Provided information:

◆ ◆ ◆ ◆

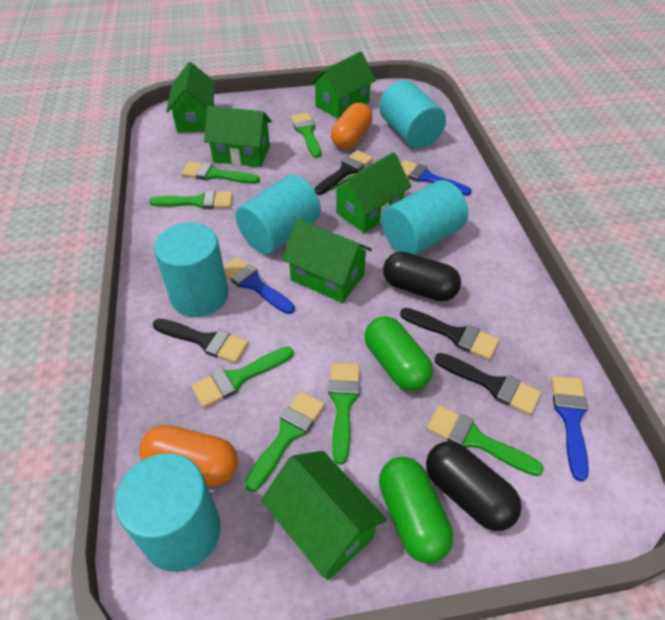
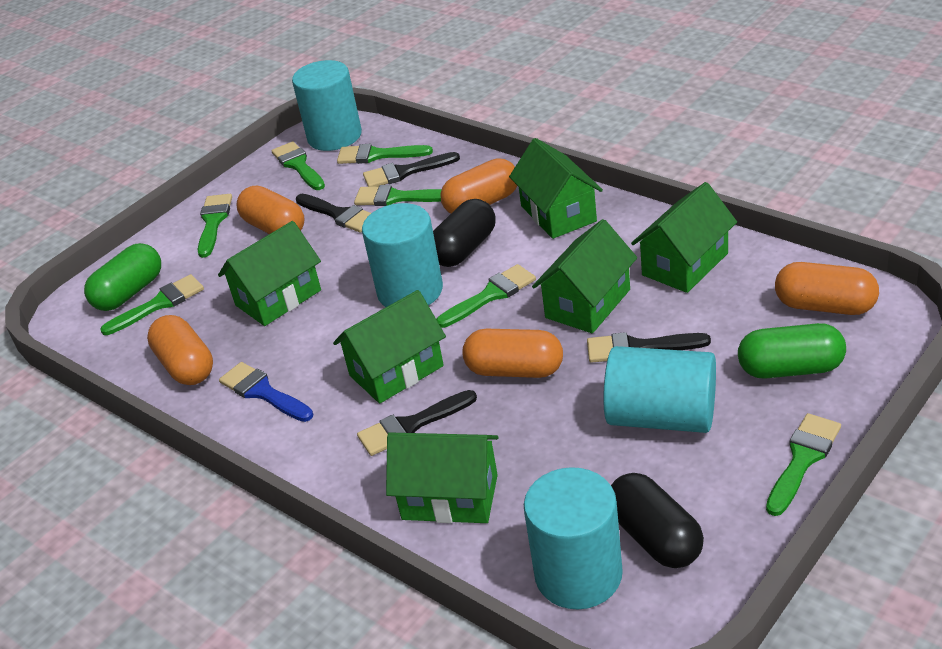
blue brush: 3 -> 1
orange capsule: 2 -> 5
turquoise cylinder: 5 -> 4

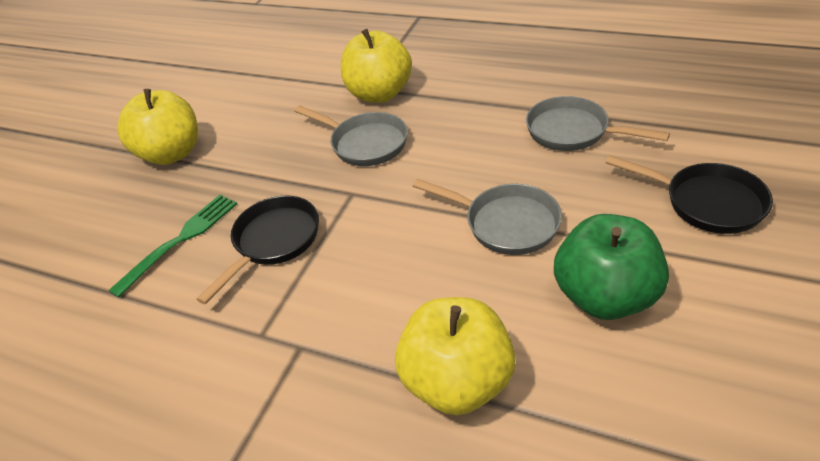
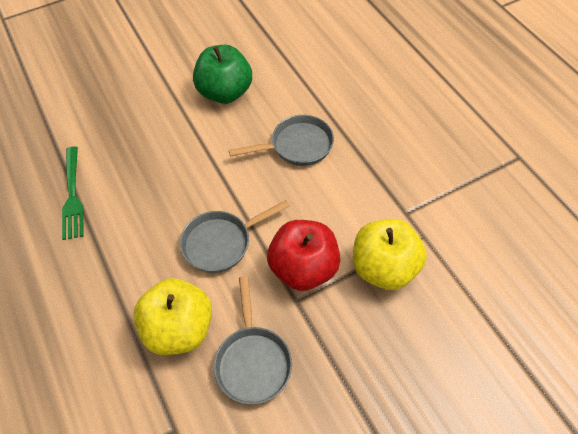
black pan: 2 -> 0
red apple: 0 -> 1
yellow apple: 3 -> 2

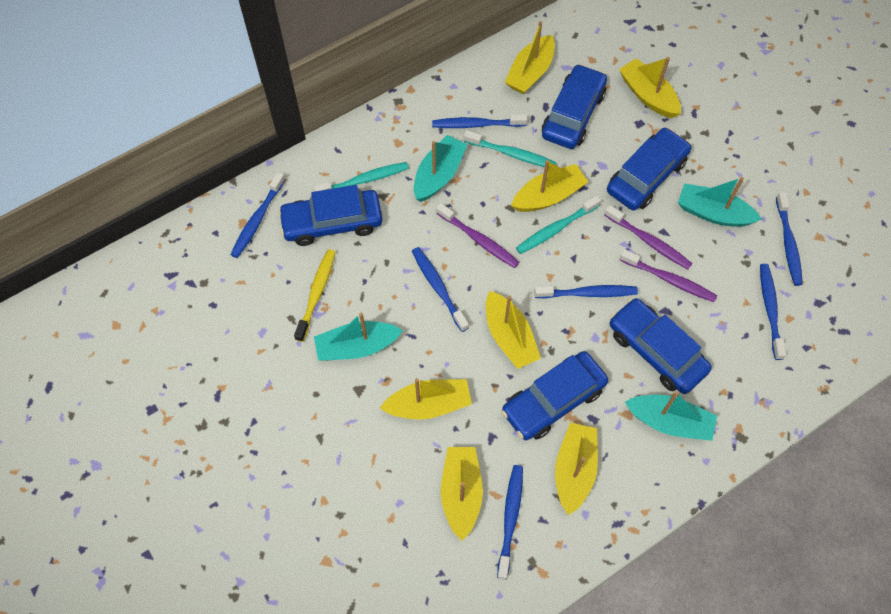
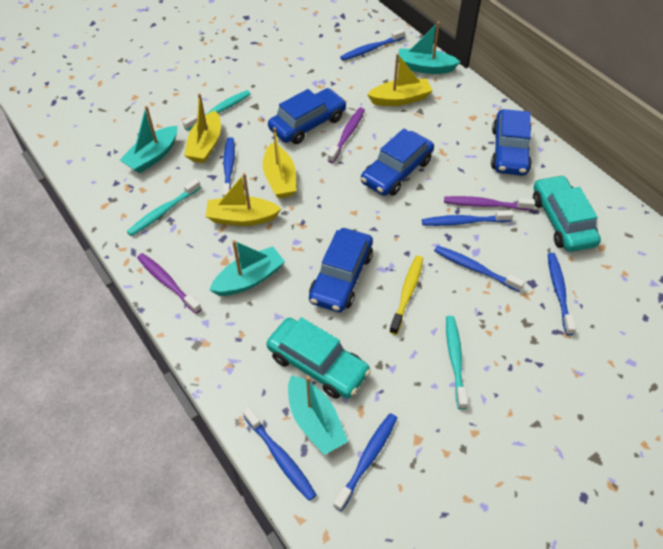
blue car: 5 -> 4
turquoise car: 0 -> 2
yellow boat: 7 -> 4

◆ ◆ ◆ ◆

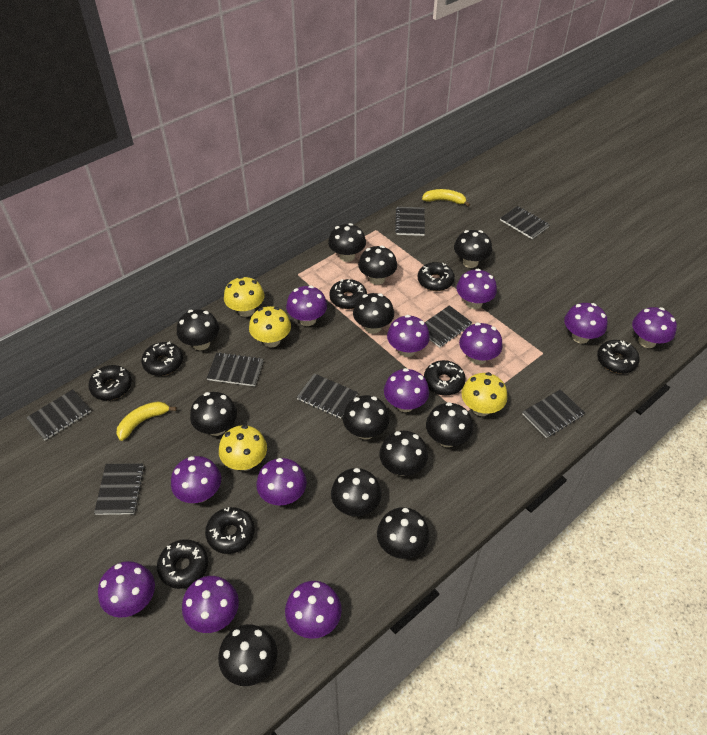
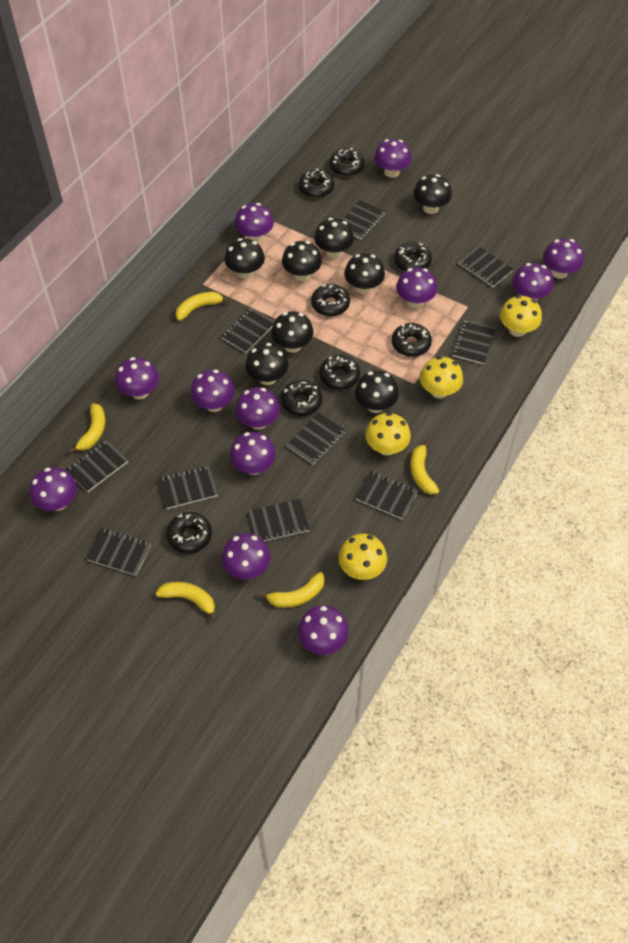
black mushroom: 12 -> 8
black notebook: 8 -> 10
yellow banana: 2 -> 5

◆ ◆ ◆ ◆

Assignment:
Go through the entries and return each line where the word "black" appears.

Exercise solution:
black pan: 2 -> 0
black mushroom: 12 -> 8
black notebook: 8 -> 10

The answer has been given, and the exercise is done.